| Problem statement |
One range is to be output from the listing below, exactly as written: the line with "camera: 145 degrees left, 0 degrees up" to the line with "repainted | barco/turquesa", both kept.

[Record excerpts]

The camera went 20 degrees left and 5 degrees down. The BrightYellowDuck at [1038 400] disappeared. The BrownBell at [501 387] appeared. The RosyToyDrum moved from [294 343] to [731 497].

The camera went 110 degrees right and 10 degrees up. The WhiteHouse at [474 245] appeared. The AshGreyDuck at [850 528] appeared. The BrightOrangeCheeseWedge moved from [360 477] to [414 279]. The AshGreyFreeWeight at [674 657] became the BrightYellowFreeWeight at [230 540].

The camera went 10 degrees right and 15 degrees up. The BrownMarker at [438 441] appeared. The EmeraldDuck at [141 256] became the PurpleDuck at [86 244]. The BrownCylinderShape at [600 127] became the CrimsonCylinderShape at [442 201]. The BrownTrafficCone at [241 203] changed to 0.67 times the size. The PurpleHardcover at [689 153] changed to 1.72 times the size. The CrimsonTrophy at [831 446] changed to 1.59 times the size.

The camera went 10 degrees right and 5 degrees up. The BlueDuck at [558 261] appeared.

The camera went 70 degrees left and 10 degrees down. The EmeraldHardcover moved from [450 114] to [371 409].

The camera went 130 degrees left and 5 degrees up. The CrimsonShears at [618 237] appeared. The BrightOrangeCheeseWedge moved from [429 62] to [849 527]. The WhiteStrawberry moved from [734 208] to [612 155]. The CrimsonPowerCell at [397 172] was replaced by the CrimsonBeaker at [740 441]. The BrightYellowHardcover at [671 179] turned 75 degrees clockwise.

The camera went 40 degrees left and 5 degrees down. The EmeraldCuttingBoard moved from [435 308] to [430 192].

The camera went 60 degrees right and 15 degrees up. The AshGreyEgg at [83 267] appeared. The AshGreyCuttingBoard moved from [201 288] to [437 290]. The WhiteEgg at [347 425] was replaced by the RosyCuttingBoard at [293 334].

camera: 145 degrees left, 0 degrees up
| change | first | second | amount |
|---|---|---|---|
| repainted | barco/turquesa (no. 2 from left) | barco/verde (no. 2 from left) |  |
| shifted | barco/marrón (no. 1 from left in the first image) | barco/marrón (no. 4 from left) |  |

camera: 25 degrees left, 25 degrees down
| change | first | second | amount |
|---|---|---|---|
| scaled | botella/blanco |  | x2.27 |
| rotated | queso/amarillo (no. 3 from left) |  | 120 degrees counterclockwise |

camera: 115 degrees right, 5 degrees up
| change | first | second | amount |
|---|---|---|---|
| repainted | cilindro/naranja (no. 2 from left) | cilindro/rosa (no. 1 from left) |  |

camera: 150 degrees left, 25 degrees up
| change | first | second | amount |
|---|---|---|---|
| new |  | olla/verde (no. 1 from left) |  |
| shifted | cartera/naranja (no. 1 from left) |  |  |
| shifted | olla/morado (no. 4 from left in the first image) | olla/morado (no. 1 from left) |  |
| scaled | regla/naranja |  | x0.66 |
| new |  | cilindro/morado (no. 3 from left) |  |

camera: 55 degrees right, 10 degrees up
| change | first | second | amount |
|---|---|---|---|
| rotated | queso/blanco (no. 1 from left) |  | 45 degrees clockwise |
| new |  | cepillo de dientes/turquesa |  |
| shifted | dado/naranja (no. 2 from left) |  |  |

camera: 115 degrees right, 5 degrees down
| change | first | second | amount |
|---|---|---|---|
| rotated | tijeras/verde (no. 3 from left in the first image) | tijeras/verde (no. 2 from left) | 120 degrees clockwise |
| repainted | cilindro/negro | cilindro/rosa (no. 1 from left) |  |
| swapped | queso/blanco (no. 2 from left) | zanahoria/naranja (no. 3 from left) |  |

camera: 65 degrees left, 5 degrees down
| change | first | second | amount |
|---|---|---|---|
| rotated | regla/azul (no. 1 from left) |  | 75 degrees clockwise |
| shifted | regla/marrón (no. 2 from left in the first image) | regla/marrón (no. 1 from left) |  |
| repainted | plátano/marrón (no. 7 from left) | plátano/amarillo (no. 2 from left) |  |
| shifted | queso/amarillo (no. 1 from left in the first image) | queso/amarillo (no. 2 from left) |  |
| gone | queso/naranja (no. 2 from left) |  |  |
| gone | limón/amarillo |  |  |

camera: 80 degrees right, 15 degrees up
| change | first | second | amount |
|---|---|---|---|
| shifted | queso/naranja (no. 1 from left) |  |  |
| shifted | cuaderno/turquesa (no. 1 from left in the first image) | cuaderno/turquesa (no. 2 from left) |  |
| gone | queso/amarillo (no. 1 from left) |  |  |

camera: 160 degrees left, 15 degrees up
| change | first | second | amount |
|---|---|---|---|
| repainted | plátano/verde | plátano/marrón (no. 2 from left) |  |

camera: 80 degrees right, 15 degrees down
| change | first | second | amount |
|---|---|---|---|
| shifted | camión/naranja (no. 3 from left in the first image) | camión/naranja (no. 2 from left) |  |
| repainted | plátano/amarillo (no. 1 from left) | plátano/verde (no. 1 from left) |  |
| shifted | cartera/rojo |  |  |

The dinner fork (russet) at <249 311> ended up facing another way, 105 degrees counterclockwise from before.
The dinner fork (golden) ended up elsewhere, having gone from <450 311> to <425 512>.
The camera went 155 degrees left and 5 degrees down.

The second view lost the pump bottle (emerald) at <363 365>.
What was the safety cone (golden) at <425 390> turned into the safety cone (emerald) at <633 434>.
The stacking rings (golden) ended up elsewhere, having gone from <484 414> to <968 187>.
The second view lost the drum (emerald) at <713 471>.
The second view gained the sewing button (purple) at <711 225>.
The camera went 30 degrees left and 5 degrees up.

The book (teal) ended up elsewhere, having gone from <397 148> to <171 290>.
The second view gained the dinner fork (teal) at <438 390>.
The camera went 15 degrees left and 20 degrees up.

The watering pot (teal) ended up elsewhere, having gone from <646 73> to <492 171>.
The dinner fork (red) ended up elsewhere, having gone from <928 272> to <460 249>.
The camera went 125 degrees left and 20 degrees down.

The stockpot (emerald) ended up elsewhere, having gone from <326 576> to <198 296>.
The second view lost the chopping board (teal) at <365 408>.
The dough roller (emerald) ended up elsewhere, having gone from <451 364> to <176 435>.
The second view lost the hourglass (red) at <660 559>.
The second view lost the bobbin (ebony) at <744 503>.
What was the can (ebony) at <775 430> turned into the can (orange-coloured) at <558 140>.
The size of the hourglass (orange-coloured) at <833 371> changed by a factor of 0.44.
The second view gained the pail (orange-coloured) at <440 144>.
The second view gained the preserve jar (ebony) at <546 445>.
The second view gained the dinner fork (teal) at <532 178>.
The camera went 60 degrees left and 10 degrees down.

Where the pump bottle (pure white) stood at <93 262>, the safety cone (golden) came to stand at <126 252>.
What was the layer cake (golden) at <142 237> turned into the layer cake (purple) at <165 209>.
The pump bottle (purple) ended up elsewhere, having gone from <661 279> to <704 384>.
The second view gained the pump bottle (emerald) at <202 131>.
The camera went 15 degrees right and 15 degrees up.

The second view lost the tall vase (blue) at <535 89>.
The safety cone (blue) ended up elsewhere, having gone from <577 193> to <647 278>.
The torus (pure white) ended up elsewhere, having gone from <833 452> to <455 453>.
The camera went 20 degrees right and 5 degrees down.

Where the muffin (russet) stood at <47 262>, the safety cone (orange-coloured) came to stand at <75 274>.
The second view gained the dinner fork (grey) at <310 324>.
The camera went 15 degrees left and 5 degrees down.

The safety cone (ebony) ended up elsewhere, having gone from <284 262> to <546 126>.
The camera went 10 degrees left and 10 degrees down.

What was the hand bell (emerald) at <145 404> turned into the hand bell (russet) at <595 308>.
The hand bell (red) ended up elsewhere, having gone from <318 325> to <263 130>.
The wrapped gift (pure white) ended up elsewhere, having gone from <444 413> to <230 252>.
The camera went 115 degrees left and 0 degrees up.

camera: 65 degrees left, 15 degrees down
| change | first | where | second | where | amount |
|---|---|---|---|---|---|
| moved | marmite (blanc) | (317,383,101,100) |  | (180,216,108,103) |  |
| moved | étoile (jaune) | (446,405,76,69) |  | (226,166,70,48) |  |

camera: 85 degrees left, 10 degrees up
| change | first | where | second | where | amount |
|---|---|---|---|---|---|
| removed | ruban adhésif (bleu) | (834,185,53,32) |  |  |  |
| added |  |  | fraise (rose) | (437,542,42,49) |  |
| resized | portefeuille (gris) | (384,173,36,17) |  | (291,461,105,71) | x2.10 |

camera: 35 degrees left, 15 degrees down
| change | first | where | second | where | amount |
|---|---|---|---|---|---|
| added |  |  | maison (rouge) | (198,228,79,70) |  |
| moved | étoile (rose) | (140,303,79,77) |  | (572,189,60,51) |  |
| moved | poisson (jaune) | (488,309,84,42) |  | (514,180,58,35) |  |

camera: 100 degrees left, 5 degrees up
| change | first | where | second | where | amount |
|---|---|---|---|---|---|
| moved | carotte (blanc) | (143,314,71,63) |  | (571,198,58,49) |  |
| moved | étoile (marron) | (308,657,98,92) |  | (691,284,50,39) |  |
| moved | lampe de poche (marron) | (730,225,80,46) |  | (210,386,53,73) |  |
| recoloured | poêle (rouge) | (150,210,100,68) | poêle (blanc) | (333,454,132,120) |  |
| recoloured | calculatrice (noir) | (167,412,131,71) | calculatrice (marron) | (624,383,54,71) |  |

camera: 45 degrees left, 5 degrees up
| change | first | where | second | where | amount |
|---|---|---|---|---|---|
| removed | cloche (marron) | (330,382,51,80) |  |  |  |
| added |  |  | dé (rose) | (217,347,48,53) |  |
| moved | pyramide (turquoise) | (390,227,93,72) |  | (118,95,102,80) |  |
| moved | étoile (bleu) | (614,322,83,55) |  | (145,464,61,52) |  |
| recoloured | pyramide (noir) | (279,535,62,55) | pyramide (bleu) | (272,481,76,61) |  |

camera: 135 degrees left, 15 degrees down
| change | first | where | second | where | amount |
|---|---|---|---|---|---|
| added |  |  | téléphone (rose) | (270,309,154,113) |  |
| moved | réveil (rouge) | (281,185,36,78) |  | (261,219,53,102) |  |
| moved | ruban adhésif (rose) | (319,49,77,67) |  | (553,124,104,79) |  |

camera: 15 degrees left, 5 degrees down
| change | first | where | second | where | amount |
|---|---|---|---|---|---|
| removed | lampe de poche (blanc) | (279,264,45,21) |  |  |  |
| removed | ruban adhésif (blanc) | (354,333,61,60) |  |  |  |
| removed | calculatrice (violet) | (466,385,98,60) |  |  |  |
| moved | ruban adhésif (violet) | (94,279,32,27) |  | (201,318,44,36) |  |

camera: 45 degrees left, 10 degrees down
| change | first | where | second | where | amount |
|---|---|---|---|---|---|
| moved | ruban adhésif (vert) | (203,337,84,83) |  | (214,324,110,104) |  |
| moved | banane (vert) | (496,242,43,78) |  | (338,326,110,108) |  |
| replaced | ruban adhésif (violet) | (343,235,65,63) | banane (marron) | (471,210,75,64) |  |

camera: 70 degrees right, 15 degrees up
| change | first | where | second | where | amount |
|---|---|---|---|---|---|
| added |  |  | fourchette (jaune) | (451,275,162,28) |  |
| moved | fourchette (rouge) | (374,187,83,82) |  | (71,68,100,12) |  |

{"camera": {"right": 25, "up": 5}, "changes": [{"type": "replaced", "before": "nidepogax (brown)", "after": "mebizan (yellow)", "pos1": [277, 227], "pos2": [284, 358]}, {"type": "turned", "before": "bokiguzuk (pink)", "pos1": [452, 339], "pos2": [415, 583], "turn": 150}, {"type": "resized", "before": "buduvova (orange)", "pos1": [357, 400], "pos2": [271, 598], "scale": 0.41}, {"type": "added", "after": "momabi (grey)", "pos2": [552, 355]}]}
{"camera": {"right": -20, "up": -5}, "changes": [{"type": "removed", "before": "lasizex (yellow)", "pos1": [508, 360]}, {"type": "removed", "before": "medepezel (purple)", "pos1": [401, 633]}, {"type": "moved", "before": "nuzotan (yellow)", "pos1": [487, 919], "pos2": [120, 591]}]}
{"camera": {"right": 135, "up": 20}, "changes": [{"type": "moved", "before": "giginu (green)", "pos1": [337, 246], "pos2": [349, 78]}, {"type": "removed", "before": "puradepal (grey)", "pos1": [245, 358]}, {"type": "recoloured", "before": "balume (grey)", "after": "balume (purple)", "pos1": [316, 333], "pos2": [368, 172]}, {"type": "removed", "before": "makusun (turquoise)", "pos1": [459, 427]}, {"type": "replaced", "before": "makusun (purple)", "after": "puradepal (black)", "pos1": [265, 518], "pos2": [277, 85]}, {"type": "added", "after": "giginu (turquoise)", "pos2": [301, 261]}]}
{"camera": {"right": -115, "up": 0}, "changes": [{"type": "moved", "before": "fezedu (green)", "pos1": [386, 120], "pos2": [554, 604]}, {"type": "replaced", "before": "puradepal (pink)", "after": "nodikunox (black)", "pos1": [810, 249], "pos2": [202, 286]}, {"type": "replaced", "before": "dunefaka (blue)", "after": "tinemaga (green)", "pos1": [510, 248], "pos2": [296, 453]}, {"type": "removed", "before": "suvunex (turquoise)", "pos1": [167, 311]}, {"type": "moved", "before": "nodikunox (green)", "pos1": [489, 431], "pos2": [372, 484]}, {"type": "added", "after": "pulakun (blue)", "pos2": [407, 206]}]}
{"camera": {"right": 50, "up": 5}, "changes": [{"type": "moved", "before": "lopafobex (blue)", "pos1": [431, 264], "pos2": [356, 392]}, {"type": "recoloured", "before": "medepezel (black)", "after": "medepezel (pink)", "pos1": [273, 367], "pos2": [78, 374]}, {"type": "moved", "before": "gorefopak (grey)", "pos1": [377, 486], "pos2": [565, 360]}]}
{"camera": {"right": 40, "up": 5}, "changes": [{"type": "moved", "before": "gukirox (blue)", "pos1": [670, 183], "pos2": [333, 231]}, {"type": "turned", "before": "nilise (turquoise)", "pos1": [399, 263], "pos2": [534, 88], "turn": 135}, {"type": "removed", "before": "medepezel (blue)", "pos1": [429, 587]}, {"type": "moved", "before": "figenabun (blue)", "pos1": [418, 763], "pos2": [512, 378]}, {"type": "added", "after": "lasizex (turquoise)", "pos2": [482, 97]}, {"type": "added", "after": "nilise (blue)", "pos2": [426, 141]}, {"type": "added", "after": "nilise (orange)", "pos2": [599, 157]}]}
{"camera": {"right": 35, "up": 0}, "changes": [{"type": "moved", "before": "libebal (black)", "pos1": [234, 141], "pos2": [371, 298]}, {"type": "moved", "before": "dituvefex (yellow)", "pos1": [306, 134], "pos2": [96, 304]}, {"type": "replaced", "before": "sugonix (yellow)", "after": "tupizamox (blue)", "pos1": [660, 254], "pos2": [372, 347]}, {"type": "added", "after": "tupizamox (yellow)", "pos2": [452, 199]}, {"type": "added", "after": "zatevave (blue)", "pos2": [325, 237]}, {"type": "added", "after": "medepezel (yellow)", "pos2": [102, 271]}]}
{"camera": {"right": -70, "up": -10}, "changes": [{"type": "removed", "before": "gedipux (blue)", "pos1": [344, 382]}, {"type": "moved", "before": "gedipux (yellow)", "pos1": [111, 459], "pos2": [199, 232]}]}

[/Record excerpts]

| Answer to the problem |
camera: 145 degrees left, 0 degrees up
| change | first | second | amount |
|---|---|---|---|
| repainted | barco/turquesa (no. 2 from left) | barco/verde (no. 2 from left) |  |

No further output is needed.